* Problem statement:
In the answer, each entry below appears exactly as given, and no picture appears at all.

----

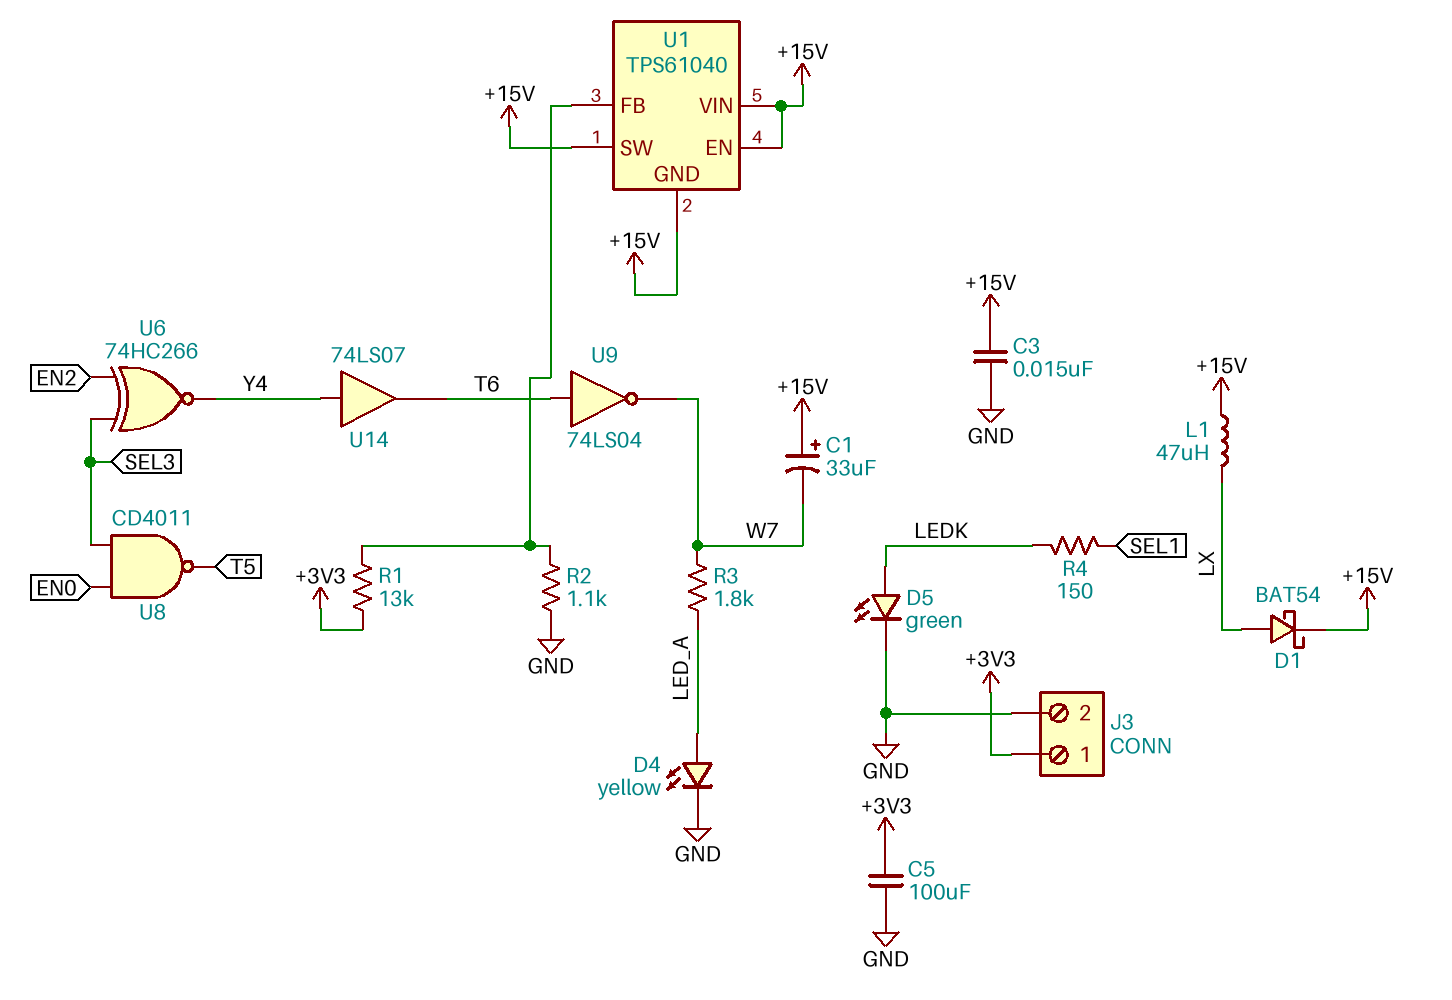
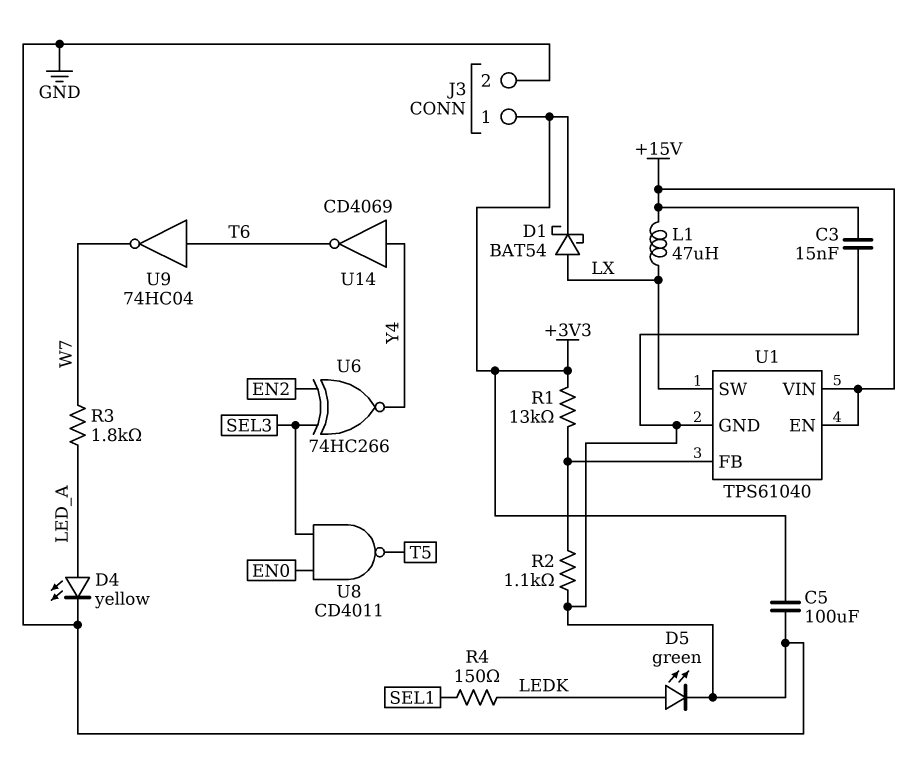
C1: 33uF (plus +15V, minus W7) -> none
D1: schottky BAT54 (A LX, K +15V) -> schottky BAT54 (A LX, K +3V3)
U1 pin GND: +15V -> GND
U1 pin SW: +15V -> LX
U9: NOT 74LS04 (in T6, out W7) -> NOT 74HC04 (in T6, out W7)
U14: buffer 74LS07 (in Y4, out T6) -> NOT CD4069 (in Y4, out T6)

----

* Answer to the exercise:
C1: 33uF (plus +15V, minus W7) -> none
D1: schottky BAT54 (A LX, K +15V) -> schottky BAT54 (A LX, K +3V3)
U1 pin GND: +15V -> GND
U1 pin SW: +15V -> LX
U9: NOT 74LS04 (in T6, out W7) -> NOT 74HC04 (in T6, out W7)
U14: buffer 74LS07 (in Y4, out T6) -> NOT CD4069 (in Y4, out T6)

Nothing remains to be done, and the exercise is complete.